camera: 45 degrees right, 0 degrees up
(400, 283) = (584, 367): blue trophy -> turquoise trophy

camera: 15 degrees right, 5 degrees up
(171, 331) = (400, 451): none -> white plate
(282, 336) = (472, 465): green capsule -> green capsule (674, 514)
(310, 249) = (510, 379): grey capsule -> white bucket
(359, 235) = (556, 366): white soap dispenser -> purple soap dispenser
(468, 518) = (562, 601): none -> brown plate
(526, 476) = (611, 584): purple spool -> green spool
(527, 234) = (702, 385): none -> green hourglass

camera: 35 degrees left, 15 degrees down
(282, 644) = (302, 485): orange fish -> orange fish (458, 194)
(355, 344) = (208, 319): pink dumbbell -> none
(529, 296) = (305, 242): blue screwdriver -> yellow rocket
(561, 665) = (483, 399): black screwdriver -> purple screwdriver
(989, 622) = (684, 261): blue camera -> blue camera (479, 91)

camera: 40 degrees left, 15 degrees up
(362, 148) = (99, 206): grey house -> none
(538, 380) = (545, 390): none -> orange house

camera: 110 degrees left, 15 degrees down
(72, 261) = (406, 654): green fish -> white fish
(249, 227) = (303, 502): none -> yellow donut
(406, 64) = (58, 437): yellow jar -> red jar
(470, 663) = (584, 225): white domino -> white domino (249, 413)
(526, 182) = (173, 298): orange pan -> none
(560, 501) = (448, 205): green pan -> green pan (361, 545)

== TASK TO COMPLETE ==
Write the entries out again exactly.

== THE COMPLETED TASK ==
camera: 45 degrees right, 0 degrees up
(400, 283) = (584, 367): blue trophy -> turquoise trophy

camera: 15 degrees right, 5 degrees up
(171, 331) = (400, 451): none -> white plate
(282, 336) = (472, 465): green capsule -> green capsule (674, 514)
(310, 249) = (510, 379): grey capsule -> white bucket
(359, 235) = (556, 366): white soap dispenser -> purple soap dispenser
(468, 518) = (562, 601): none -> brown plate
(526, 476) = (611, 584): purple spool -> green spool
(527, 234) = (702, 385): none -> green hourglass

camera: 35 degrees left, 15 degrees down
(282, 644) = (302, 485): orange fish -> orange fish (458, 194)
(355, 344) = (208, 319): pink dumbbell -> none
(529, 296) = (305, 242): blue screwdriver -> yellow rocket
(561, 665) = (483, 399): black screwdriver -> purple screwdriver
(989, 622) = (684, 261): blue camera -> blue camera (479, 91)

camera: 40 degrees left, 15 degrees up
(362, 148) = (99, 206): grey house -> none
(538, 380) = (545, 390): none -> orange house

camera: 110 degrees left, 15 degrees down
(72, 261) = (406, 654): green fish -> white fish
(249, 227) = (303, 502): none -> yellow donut
(406, 64) = (58, 437): yellow jar -> red jar
(470, 663) = (584, 225): white domino -> white domino (249, 413)
(526, 182) = (173, 298): orange pan -> none
(560, 501) = (448, 205): green pan -> green pan (361, 545)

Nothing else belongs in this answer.